• _Task brief_: Using the records that follow, copy every line containing the word "yellow".

___ Data ___

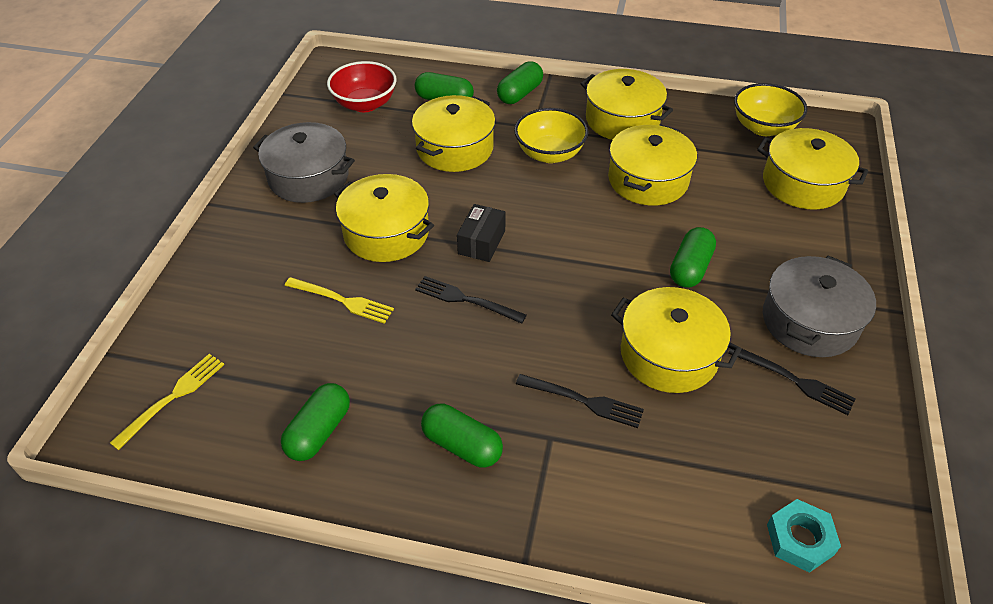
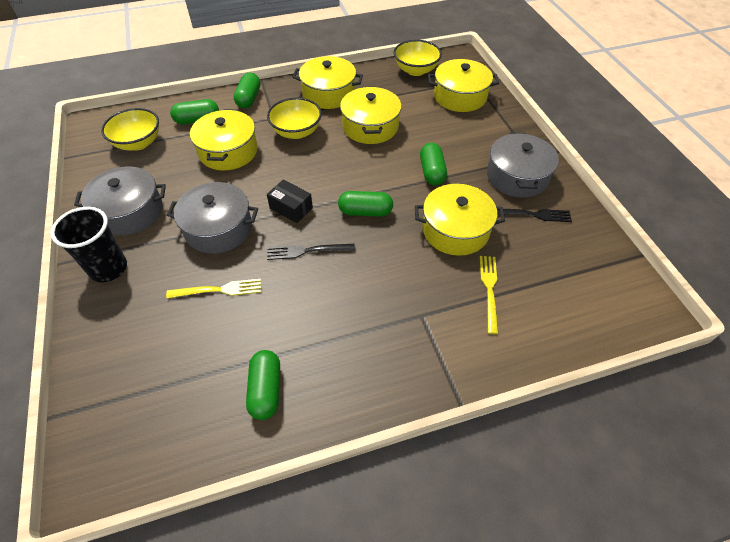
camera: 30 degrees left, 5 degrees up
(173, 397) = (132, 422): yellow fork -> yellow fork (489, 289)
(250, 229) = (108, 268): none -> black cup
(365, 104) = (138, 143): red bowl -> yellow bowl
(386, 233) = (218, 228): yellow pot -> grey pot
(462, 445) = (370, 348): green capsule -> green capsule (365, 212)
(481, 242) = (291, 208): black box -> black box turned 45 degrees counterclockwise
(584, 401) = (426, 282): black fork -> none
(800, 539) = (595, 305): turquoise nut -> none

___

• _Output below_:
(173, 397) = (132, 422): yellow fork -> yellow fork (489, 289)
(365, 104) = (138, 143): red bowl -> yellow bowl
(386, 233) = (218, 228): yellow pot -> grey pot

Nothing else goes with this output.